Pick out every line of the data containing the string "kern". Case counts.

Dataset:
## begin
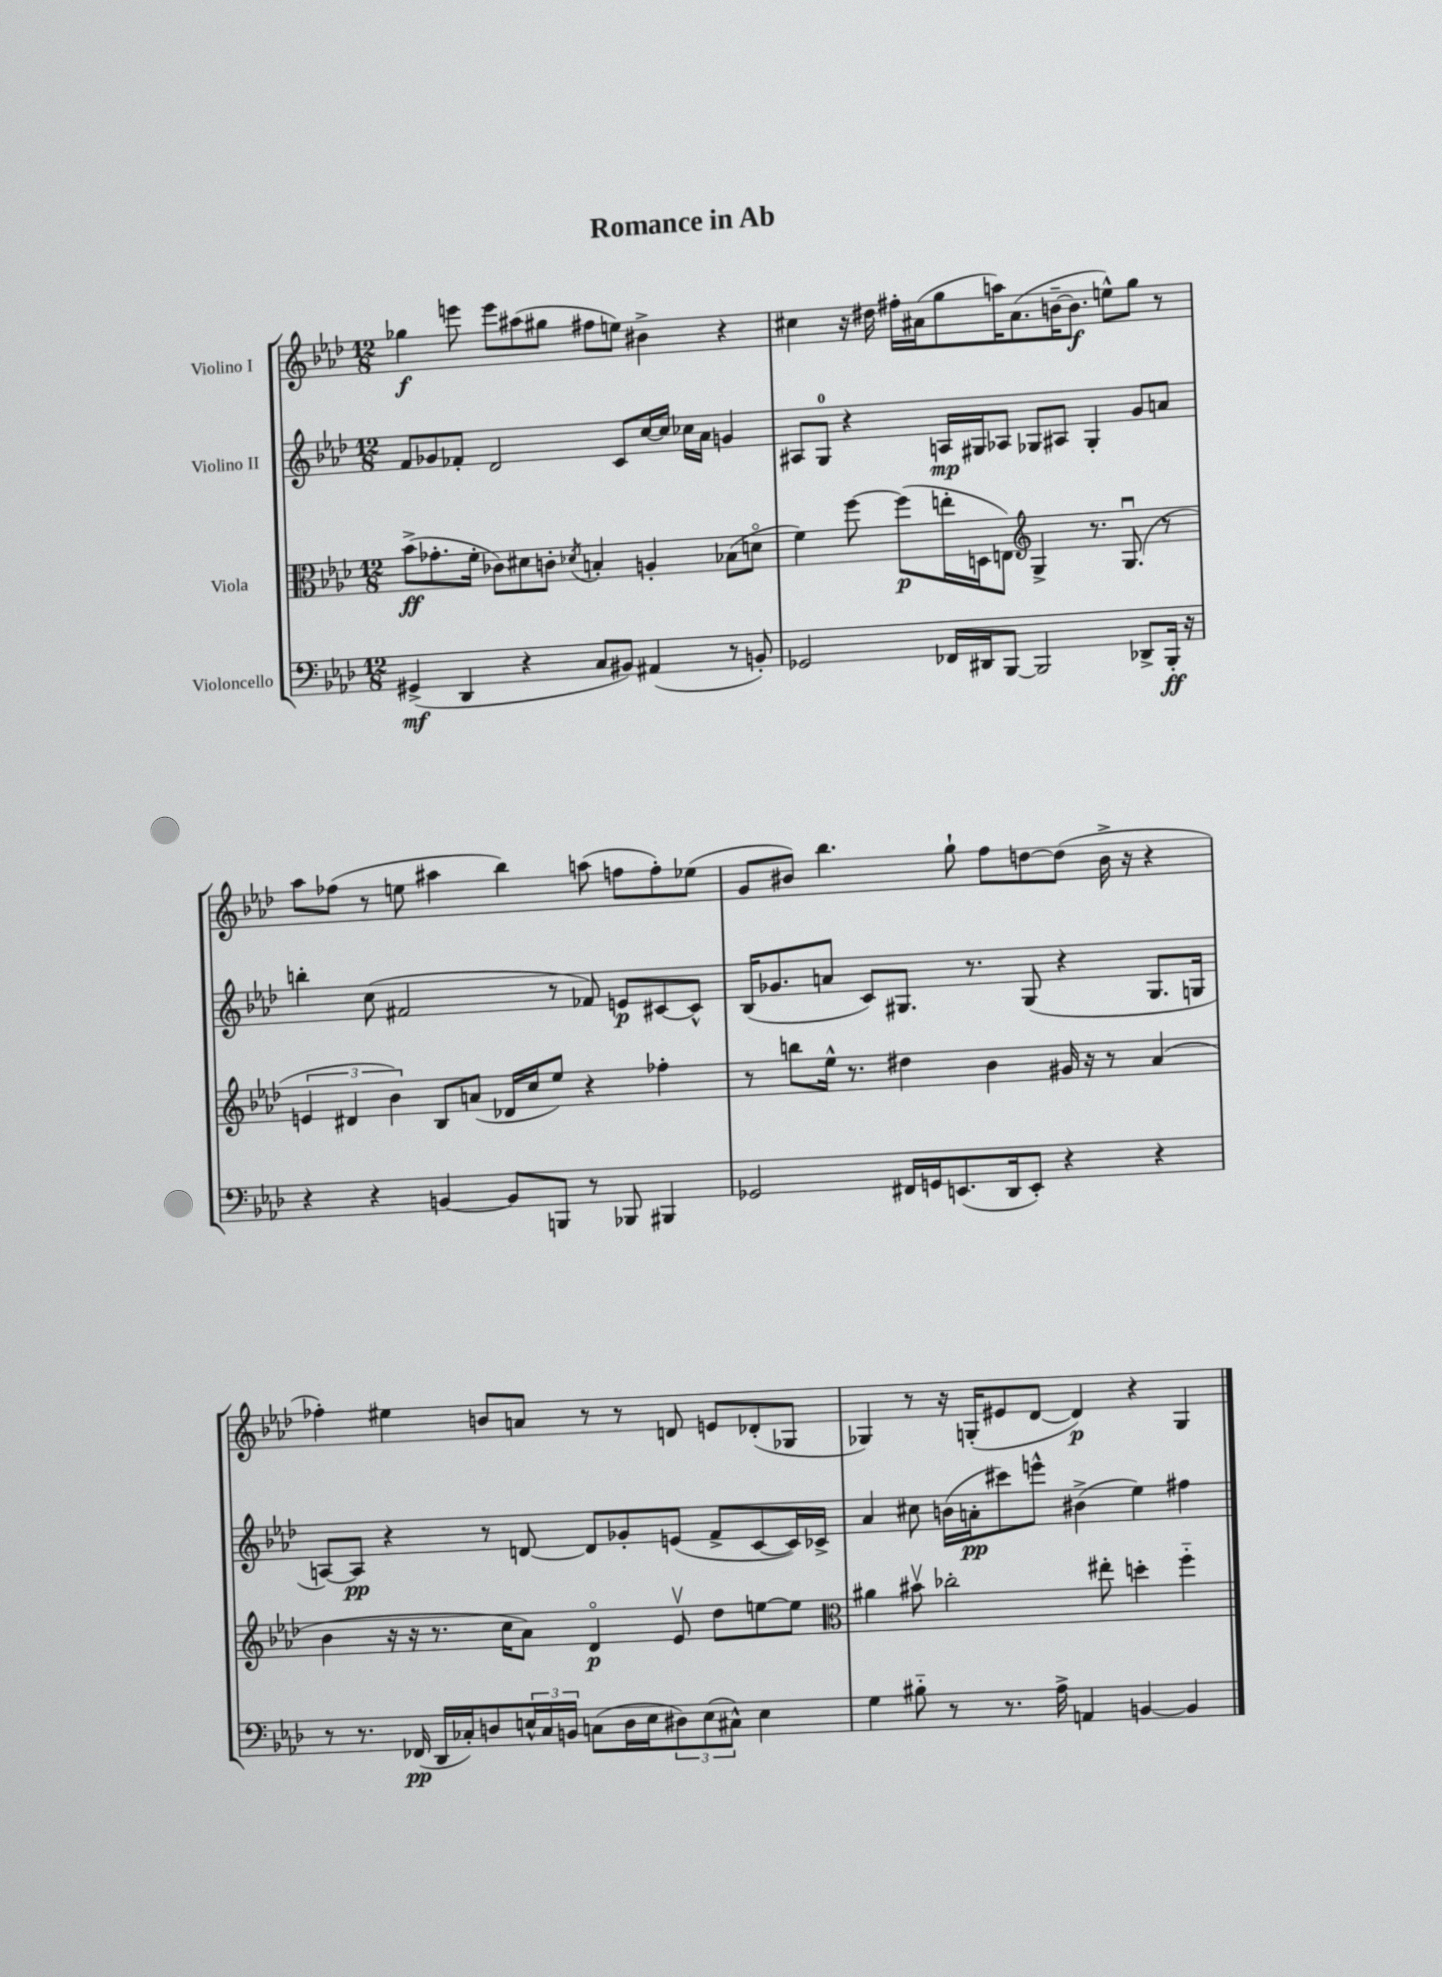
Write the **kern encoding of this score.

**kern	**kern	**kern	**kern
*staff4	*staff3	*staff2	*staff1
*clefF4	*clefC3	*clefG2	*clefG2
*k[b-e-a-d-]	*k[b-e-a-d-]	*k[b-e-a-d-]	*k[b-e-a-d-]
*M12/8	*M12/8	*M12/8	*M12/8
(4GG#^/	(8b-^\L	8f/L	4gg-\
.	8.g-'\	8g-/	.
4DD-/	.	8f-'/J	8eee\
.	16f'\Jk	.	.
.	8c-\L)	2d-/	8eee\L
4r	8d#\	.	(8aa#\
.	8c'\J	.	8gg#\J
.	8qd-/	.	.
8C/L	4B'/	.	8ff#\L
8BB#/J)	.	8c/L	8ee\J)
(4AA#/	4A'/	[16cc/L	4b#^\
.	.	16cc/]JJ	.
.	.	16cc-\LL	.
.	.	16a-\JJ	.
8r	(8B-\L	4g/	4r
8BB'/)	8do\J	.	.
=	=	=	=
2GG-/	4f\)	8A#/L	4cc#\
.	.	8G/J	.
.	[8ff\	4r	16r
.	.	.	16dd#\
.	(8ff\]L	.	16ff#'\LL
.	.	.	(16a#\J
16FF-/LL	16ee'\L	16A/LL	8gg\
16DD#/J	16D\J	16G#/J	.
[8BBB-/J	8E\J)	8A-/J	16aa\K)
.	.	.	(8.a#\
*	*clefG2	*	*
2BBB-/]	4G^/	8G-/L	.
.	.	8A#/J	[16b~\K
.	.	.	8.b\]J
.	8.r	4G-'/	.
.	.	.	8ee^^\L)
.	(8.Gu/	.	.
8DD-^/L	.	8g/L	8gg\J
16BBB-'/Jk	8r	8a/J	8r
16r	.	.	.
=	=	=	=
4r	6e/	4bb'\	8aa-\L
.	.	.	(8ff-\J
.	6d#/	.	.
4r	.	(8cc\	8r
.	6b-\)	.	.
.	.	2f#/	8ee\
[4BB/	8B-/L	.	4aa#\
.	(8a/J	.	.
8BB/]L	16d-/LL	.	4bb-\)
.	16cc/J	.	.
8BBB/J	8ee-/J)	8r	.
8r	4r	8f-/)	(8aa\
8BBB-/	.	8e/L	8ff\L
4BBB#/	4ff-'\	[8c#/	8ff'\)
.	.	8c#^^/]J	(8ee-\J
=	=	=	=
2GG-/	8r	(16B-/LK	8g/L
.	.	8.g-/	.
.	8bb\L	.	8b#/J)
.	16ee-^^\Jk	8a/J	4.bb-\
.	8.r	.	.
.	.	8c/L)	.
16FF#/LL	4dd#\	8.G#/J	.
16GG/J	.	.	.
(8.EE/	.	.	8gg`\
.	.	8.r	.
.	4b-\	.	8ff\L
16DD-/k	.	.	.
8EE'/J)	.	(8G#/	[8dd\
4r	16g#/	4r	(8dd\]J
.	16r	.	.
.	8r	.	16b#^\
.	.	.	16r
4r	(4a-/	8.G#/L	4r
.	.	16G/Jk	.
=	=	=	=
8r	4b-\	[8A/L)	4ff-'\)
8.r	.	8A/]J	.
.	16r	4r	4ee#\
(16FF-/	16r	.	.
16DD-/LL	8.r	.	.
16C-'/J)	.	.	.
8D/	.	8r	8b/L
.	16cc\LK	.	.
24E^^/L	8a-\J)	[8d/	8a/J
24C-/	.	.	.
24BB/JJ	.	.	.
(8C\L	4d-o/	8d/]L	8r
16D\L	.	8g-'/	8r
16E\J	.	.	.
12D#\)	8e-v/	(8e/J	8d/
(12E\	.	.	.
.	8dd-\L	8f^/L	8e/L
12C#^^\J)	.	.	.
4E\	[8ee\	[8c/	(8d-'/
.	8ee\]J	16c/]L)	8G-/J
.	.	16c-^/JJ	.
=	=	=	=
*	*clefC3	*	*
4G\	4a#\	4a-/	4G-/)
8B#'~\	8b#v\	8cc#\	8r
8r	2cc-'\	(16b\LL	16r
.	.	16a'\J	(16G'/LK
8.r	.	8ccc#\)	8e#/
.	.	8eee^^\J	[8d-/J
16A-^\	.	.	.
4AA/	.	(4b#^\	4d-/])
.	8ee#'\	.	.
[4BB/	4dd'\	4ee-\)	4r
4BB/]	4ff'~\	4ff#\	4G/
==	==	==	==
*-	*-	*-	*-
## end
Response to this task:
Write the **kern encoding of this score.
**kern	**kern	**kern	**kern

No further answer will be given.